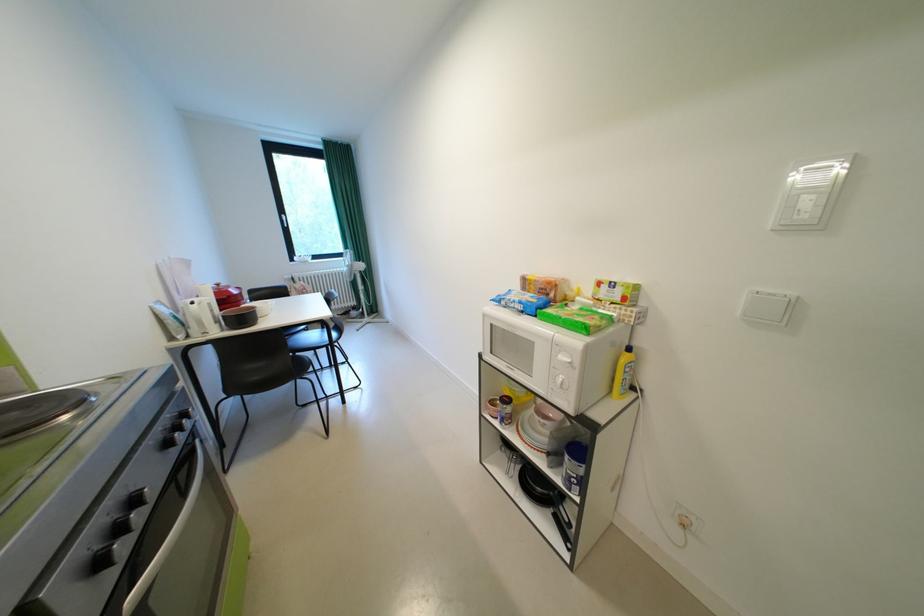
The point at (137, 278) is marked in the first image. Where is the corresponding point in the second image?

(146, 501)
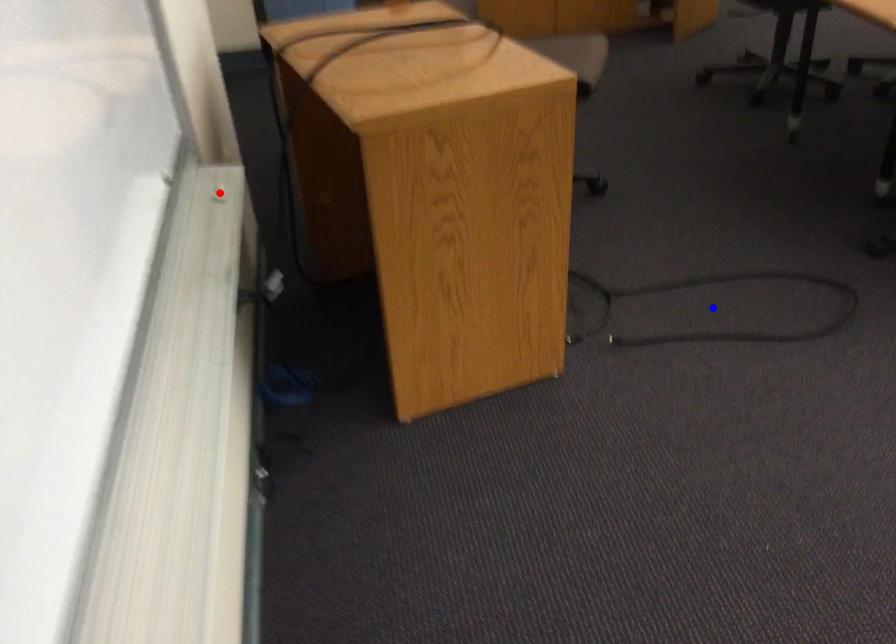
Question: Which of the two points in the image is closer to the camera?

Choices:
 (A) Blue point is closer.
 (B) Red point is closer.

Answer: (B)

--

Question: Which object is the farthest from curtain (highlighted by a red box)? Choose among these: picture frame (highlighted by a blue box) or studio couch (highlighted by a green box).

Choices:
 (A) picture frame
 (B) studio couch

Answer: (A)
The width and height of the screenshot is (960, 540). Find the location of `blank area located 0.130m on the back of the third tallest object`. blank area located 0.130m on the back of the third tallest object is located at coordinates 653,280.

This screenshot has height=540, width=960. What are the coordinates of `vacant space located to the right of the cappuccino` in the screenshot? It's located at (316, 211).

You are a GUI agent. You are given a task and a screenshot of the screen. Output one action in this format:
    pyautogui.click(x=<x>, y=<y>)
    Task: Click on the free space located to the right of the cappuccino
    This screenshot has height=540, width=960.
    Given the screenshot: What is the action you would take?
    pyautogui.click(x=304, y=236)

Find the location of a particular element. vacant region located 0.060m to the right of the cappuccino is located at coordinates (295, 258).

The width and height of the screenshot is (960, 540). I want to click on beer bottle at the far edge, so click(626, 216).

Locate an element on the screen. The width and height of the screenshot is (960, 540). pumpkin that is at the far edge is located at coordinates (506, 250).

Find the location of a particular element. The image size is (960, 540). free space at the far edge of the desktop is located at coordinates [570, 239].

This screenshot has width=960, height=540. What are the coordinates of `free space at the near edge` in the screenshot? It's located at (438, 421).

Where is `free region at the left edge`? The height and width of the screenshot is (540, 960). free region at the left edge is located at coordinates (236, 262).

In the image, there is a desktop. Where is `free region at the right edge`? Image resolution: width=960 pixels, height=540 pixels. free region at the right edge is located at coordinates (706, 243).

## Written task
Reproduce the part of the data above that opens with the line containing "The point at" and closes with the line containing "Answer: (B)", substituting "nearer" for every occurrence of "closer" and leaving all else unchanged. Omit the pictures.

## Task response
The point at (137, 278) is marked in the first image. Where is the corresponding point in the second image?

(146, 501)
Question: Which of the two points in the image is nearer to the camera?

Choices:
 (A) Blue point is nearer.
 (B) Red point is nearer.

Answer: (B)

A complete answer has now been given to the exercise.